* WORK REQUIRED: Each line below must be printed exactly as it stands.

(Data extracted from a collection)
..........
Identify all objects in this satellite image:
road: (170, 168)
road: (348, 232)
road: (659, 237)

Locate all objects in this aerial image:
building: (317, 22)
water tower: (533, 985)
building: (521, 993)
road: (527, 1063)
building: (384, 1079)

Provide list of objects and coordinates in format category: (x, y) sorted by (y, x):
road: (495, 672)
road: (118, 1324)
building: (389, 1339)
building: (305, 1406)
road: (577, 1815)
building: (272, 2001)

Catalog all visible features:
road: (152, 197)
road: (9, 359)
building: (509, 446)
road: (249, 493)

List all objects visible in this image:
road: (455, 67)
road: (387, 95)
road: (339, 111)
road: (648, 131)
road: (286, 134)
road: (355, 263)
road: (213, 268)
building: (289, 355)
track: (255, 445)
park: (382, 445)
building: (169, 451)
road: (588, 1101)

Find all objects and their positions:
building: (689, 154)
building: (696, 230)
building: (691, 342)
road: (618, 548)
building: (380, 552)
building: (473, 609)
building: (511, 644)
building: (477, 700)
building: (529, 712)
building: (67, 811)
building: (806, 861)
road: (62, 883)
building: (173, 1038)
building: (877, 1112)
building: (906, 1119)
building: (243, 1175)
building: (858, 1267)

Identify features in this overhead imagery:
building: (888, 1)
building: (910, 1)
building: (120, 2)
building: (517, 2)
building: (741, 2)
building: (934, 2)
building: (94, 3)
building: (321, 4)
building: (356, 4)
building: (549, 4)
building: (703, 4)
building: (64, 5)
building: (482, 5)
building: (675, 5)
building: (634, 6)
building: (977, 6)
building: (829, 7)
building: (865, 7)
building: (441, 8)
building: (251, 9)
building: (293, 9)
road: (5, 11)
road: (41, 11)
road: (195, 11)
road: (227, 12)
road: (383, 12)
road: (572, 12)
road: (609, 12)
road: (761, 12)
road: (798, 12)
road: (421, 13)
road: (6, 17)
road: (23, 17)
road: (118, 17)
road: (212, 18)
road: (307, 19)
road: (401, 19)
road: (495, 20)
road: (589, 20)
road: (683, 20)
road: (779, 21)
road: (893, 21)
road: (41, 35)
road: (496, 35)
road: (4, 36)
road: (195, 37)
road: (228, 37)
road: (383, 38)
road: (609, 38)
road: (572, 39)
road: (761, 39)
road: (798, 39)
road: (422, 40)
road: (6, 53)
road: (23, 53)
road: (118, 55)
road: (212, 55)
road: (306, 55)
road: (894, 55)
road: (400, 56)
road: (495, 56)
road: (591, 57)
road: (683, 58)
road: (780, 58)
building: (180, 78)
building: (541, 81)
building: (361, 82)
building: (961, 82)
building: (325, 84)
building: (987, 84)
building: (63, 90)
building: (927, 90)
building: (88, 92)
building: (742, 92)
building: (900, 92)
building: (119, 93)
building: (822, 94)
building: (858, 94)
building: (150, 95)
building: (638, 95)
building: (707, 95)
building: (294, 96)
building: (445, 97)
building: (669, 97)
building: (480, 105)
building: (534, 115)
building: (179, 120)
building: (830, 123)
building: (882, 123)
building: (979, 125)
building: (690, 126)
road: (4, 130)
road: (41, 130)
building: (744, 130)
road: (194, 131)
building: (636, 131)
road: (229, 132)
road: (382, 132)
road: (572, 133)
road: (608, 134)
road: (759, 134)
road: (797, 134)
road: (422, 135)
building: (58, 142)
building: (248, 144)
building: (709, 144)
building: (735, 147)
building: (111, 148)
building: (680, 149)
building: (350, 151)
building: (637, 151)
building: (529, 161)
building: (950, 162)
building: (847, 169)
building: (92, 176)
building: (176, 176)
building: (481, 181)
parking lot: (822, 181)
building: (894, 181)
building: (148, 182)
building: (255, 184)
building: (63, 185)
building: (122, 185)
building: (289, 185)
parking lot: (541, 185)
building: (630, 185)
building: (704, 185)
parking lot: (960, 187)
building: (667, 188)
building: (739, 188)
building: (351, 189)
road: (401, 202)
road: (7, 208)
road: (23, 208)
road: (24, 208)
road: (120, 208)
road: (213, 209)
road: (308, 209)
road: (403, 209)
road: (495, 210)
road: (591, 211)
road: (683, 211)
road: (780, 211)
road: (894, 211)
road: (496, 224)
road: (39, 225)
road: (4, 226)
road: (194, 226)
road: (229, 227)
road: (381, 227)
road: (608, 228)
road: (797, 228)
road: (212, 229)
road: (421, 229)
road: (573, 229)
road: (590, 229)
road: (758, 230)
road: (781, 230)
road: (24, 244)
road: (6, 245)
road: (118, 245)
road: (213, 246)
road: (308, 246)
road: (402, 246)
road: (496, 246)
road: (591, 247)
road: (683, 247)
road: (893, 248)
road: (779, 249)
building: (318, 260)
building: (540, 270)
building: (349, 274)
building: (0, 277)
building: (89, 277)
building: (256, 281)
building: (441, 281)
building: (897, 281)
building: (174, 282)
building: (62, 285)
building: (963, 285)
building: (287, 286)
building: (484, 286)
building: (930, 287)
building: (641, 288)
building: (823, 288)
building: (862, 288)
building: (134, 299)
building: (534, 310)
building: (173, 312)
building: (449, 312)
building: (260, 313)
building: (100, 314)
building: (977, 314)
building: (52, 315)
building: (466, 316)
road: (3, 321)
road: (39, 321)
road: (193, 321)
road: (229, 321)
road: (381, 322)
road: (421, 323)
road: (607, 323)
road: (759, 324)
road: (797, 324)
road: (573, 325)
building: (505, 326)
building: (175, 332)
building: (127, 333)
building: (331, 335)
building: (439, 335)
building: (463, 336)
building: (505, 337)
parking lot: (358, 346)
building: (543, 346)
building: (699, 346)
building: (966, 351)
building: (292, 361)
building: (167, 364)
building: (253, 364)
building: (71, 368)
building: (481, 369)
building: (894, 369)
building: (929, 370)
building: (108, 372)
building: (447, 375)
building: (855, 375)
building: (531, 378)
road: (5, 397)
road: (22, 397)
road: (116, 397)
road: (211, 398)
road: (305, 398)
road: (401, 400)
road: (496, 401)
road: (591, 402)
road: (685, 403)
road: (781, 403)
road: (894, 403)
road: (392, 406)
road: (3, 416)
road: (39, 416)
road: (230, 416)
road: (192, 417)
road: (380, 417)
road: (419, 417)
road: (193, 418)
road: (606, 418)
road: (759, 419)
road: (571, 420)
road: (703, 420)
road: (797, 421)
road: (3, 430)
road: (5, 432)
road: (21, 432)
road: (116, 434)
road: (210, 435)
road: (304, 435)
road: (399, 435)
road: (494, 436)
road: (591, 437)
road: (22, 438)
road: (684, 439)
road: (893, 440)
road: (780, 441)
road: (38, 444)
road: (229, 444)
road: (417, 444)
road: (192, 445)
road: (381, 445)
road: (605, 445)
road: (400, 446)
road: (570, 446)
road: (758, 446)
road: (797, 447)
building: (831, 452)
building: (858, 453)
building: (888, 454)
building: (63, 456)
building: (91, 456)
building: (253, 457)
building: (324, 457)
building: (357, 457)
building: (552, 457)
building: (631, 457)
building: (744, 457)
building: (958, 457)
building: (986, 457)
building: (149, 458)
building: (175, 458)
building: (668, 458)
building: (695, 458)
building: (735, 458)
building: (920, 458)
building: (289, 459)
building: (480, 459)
..........
* FINISHED TASK:
Identify all objects in this satellite image:
road: (170, 168)
road: (348, 232)
road: (659, 237)

Locate all objects in this aerial image:
building: (317, 22)
water tower: (533, 985)
building: (521, 993)
road: (527, 1063)
building: (384, 1079)

Provide list of objects and coordinates in format category: (x, y) sorted by (y, x):
road: (495, 672)
road: (118, 1324)
building: (389, 1339)
building: (305, 1406)
road: (577, 1815)
building: (272, 2001)

Catalog all visible features:
road: (152, 197)
road: (9, 359)
building: (509, 446)
road: (249, 493)

List all objects visible in this image:
road: (455, 67)
road: (387, 95)
road: (339, 111)
road: (648, 131)
road: (286, 134)
road: (355, 263)
road: (213, 268)
building: (289, 355)
track: (255, 445)
park: (382, 445)
building: (169, 451)
road: (588, 1101)

Find all objects and their positions:
building: (689, 154)
building: (696, 230)
building: (691, 342)
road: (618, 548)
building: (380, 552)
building: (473, 609)
building: (511, 644)
building: (477, 700)
building: (529, 712)
building: (67, 811)
building: (806, 861)
road: (62, 883)
building: (173, 1038)
building: (877, 1112)
building: (906, 1119)
building: (243, 1175)
building: (858, 1267)

Identify features in this overhead imagery:
building: (888, 1)
building: (910, 1)
building: (120, 2)
building: (517, 2)
building: (741, 2)
building: (934, 2)
building: (94, 3)
building: (321, 4)
building: (356, 4)
building: (549, 4)
building: (703, 4)
building: (64, 5)
building: (482, 5)
building: (675, 5)
building: (634, 6)
building: (977, 6)
building: (829, 7)
building: (865, 7)
building: (441, 8)
building: (251, 9)
building: (293, 9)
road: (5, 11)
road: (41, 11)
road: (195, 11)
road: (227, 12)
road: (383, 12)
road: (572, 12)
road: (609, 12)
road: (761, 12)
road: (798, 12)
road: (421, 13)
road: (6, 17)
road: (23, 17)
road: (118, 17)
road: (212, 18)
road: (307, 19)
road: (401, 19)
road: (495, 20)
road: (589, 20)
road: (683, 20)
road: (779, 21)
road: (893, 21)
road: (41, 35)
road: (496, 35)
road: (4, 36)
road: (195, 37)
road: (228, 37)
road: (383, 38)
road: (609, 38)
road: (572, 39)
road: (761, 39)
road: (798, 39)
road: (422, 40)
road: (6, 53)
road: (23, 53)
road: (118, 55)
road: (212, 55)
road: (306, 55)
road: (894, 55)
road: (400, 56)
road: (495, 56)
road: (591, 57)
road: (683, 58)
road: (780, 58)
building: (180, 78)
building: (541, 81)
building: (361, 82)
building: (961, 82)
building: (325, 84)
building: (987, 84)
building: (63, 90)
building: (927, 90)
building: (88, 92)
building: (742, 92)
building: (900, 92)
building: (119, 93)
building: (822, 94)
building: (858, 94)
building: (150, 95)
building: (638, 95)
building: (707, 95)
building: (294, 96)
building: (445, 97)
building: (669, 97)
building: (480, 105)
building: (534, 115)
building: (179, 120)
building: (830, 123)
building: (882, 123)
building: (979, 125)
building: (690, 126)
road: (4, 130)
road: (41, 130)
building: (744, 130)
road: (194, 131)
building: (636, 131)
road: (229, 132)
road: (382, 132)
road: (572, 133)
road: (608, 134)
road: (759, 134)
road: (797, 134)
road: (422, 135)
building: (58, 142)
building: (248, 144)
building: (709, 144)
building: (735, 147)
building: (111, 148)
building: (680, 149)
building: (350, 151)
building: (637, 151)
building: (529, 161)
building: (950, 162)
building: (847, 169)
building: (92, 176)
building: (176, 176)
building: (481, 181)
parking lot: (822, 181)
building: (894, 181)
building: (148, 182)
building: (255, 184)
building: (63, 185)
building: (122, 185)
building: (289, 185)
parking lot: (541, 185)
building: (630, 185)
building: (704, 185)
parking lot: (960, 187)
building: (667, 188)
building: (739, 188)
building: (351, 189)
road: (401, 202)
road: (7, 208)
road: (23, 208)
road: (24, 208)
road: (120, 208)
road: (213, 209)
road: (308, 209)
road: (403, 209)
road: (495, 210)
road: (591, 211)
road: (683, 211)
road: (780, 211)
road: (894, 211)
road: (496, 224)
road: (39, 225)
road: (4, 226)
road: (194, 226)
road: (229, 227)
road: (381, 227)
road: (608, 228)
road: (797, 228)
road: (212, 229)
road: (421, 229)
road: (573, 229)
road: (590, 229)
road: (758, 230)
road: (781, 230)
road: (24, 244)
road: (6, 245)
road: (118, 245)
road: (213, 246)
road: (308, 246)
road: (402, 246)
road: (496, 246)
road: (591, 247)
road: (683, 247)
road: (893, 248)
road: (779, 249)
building: (318, 260)
building: (540, 270)
building: (349, 274)
building: (0, 277)
building: (89, 277)
building: (256, 281)
building: (441, 281)
building: (897, 281)
building: (174, 282)
building: (62, 285)
building: (963, 285)
building: (287, 286)
building: (484, 286)
building: (930, 287)
building: (641, 288)
building: (823, 288)
building: (862, 288)
building: (134, 299)
building: (534, 310)
building: (173, 312)
building: (449, 312)
building: (260, 313)
building: (100, 314)
building: (977, 314)
building: (52, 315)
building: (466, 316)
road: (3, 321)
road: (39, 321)
road: (193, 321)
road: (229, 321)
road: (381, 322)
road: (421, 323)
road: (607, 323)
road: (759, 324)
road: (797, 324)
road: (573, 325)
building: (505, 326)
building: (175, 332)
building: (127, 333)
building: (331, 335)
building: (439, 335)
building: (463, 336)
building: (505, 337)
parking lot: (358, 346)
building: (543, 346)
building: (699, 346)
building: (966, 351)
building: (292, 361)
building: (167, 364)
building: (253, 364)
building: (71, 368)
building: (481, 369)
building: (894, 369)
building: (929, 370)
building: (108, 372)
building: (447, 375)
building: (855, 375)
building: (531, 378)
road: (5, 397)
road: (22, 397)
road: (116, 397)
road: (211, 398)
road: (305, 398)
road: (401, 400)
road: (496, 401)
road: (591, 402)
road: (685, 403)
road: (781, 403)
road: (894, 403)
road: (392, 406)
road: (3, 416)
road: (39, 416)
road: (230, 416)
road: (192, 417)
road: (380, 417)
road: (419, 417)
road: (193, 418)
road: (606, 418)
road: (759, 419)
road: (571, 420)
road: (703, 420)
road: (797, 421)
road: (3, 430)
road: (5, 432)
road: (21, 432)
road: (116, 434)
road: (210, 435)
road: (304, 435)
road: (399, 435)
road: (494, 436)
road: (591, 437)
road: (22, 438)
road: (684, 439)
road: (893, 440)
road: (780, 441)
road: (38, 444)
road: (229, 444)
road: (417, 444)
road: (192, 445)
road: (381, 445)
road: (605, 445)
road: (400, 446)
road: (570, 446)
road: (758, 446)
road: (797, 447)
building: (831, 452)
building: (858, 453)
building: (888, 454)
building: (63, 456)
building: (91, 456)
building: (253, 457)
building: (324, 457)
building: (357, 457)
building: (552, 457)
building: (631, 457)
building: (744, 457)
building: (958, 457)
building: (986, 457)
building: (149, 458)
building: (175, 458)
building: (668, 458)
building: (695, 458)
building: (735, 458)
building: (920, 458)
building: (289, 459)
building: (480, 459)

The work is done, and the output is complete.